▶ Activity
Below are records; copy every line in them that holds the word "minus".

(Given information begins)

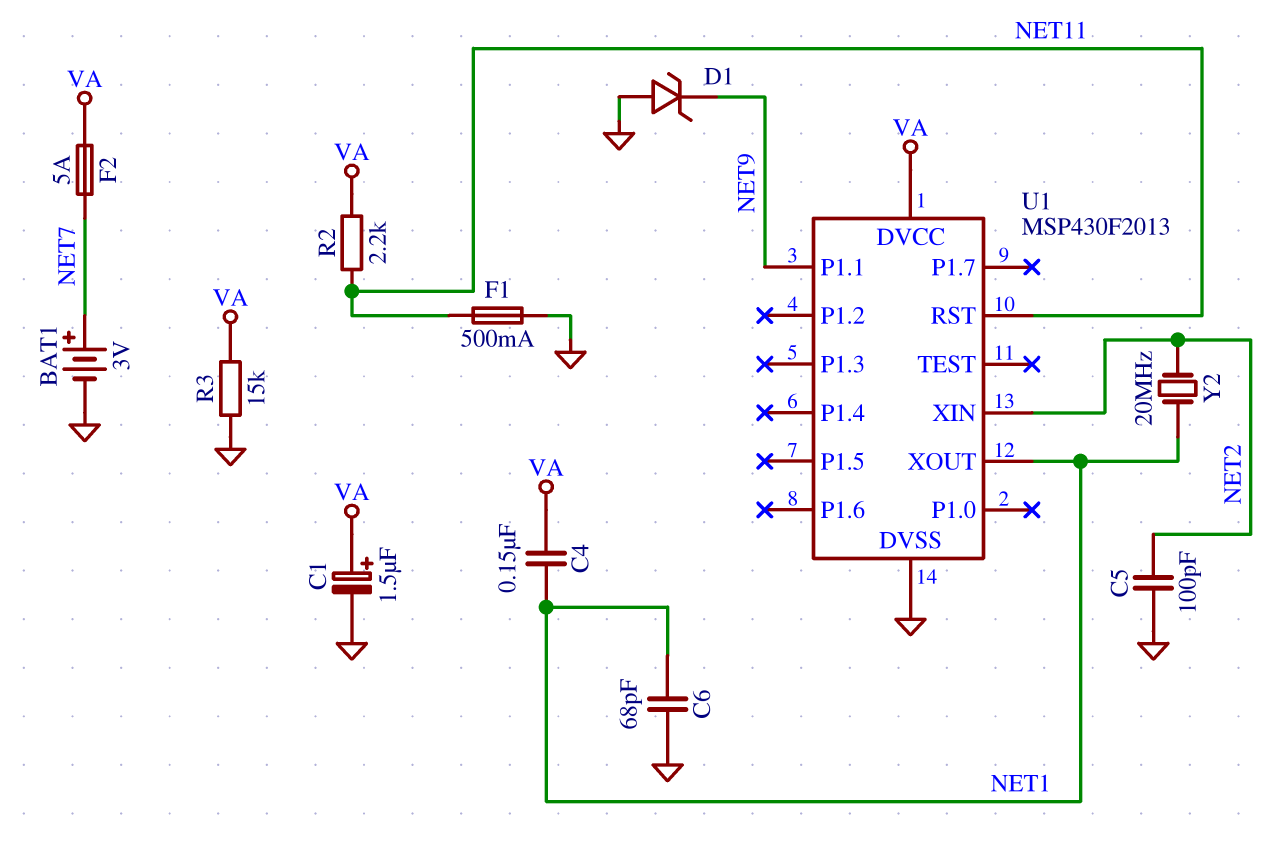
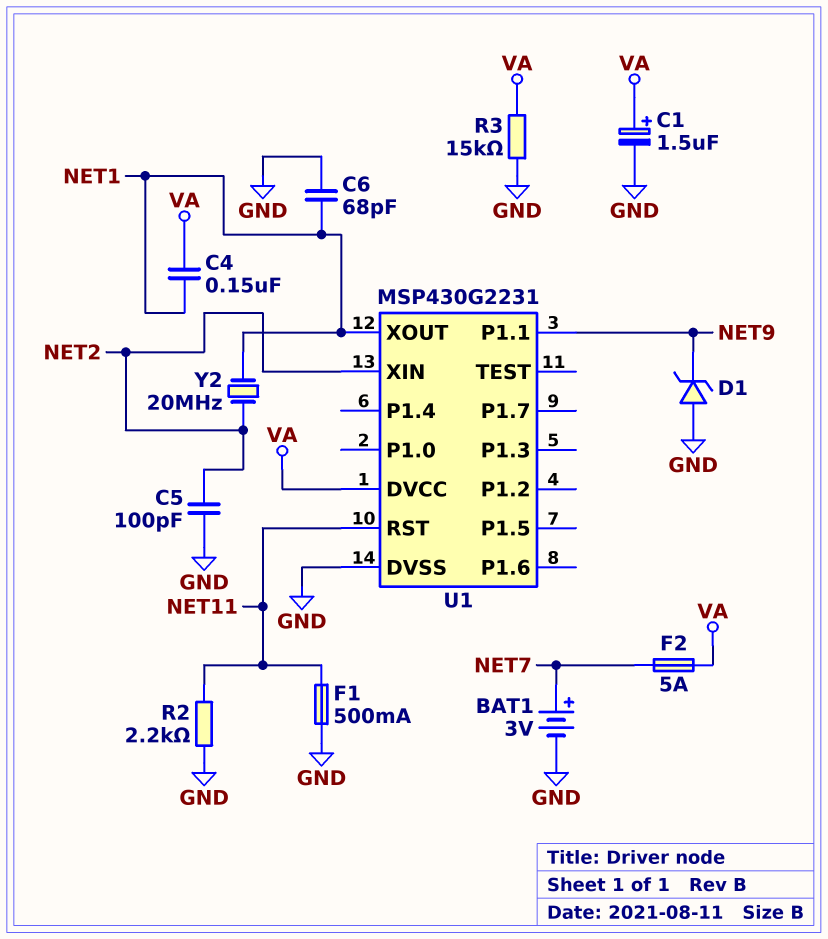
R2: 2.2k (NET11, VA) -> 2.2k (GND, NET11)
U1: MSP430F2013 -> MSP430G2231

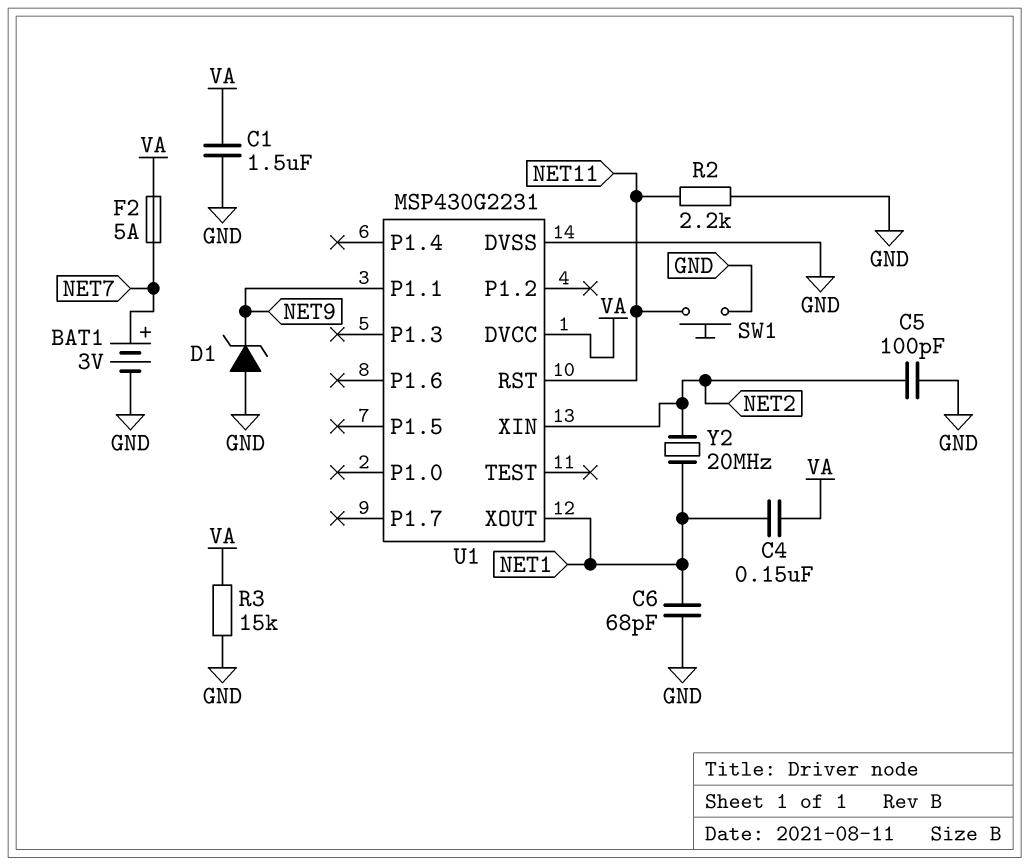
C1: 1.5uF (plus VA, minus GND) -> 1.5uF (GND, VA)
F1: 500mA (GND, NET11) -> none
SW1: none -> button (GND, NET11)

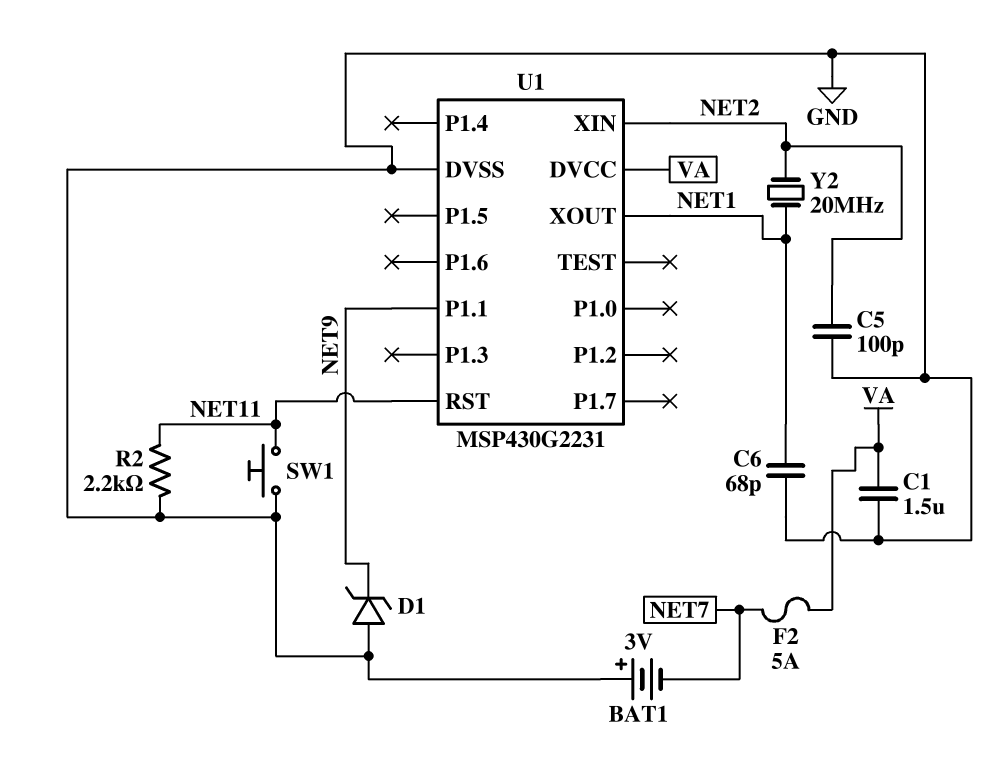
BAT1: 3V (plus NET7, minus GND) -> 3V (plus GND, minus NET7)
C4: 150nF (NET1, VA) -> none
R3: 15k (GND, VA) -> none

(Given information ends)

▶ Written solution
C1: 1.5uF (plus VA, minus GND) -> 1.5uF (GND, VA)
BAT1: 3V (plus NET7, minus GND) -> 3V (plus GND, minus NET7)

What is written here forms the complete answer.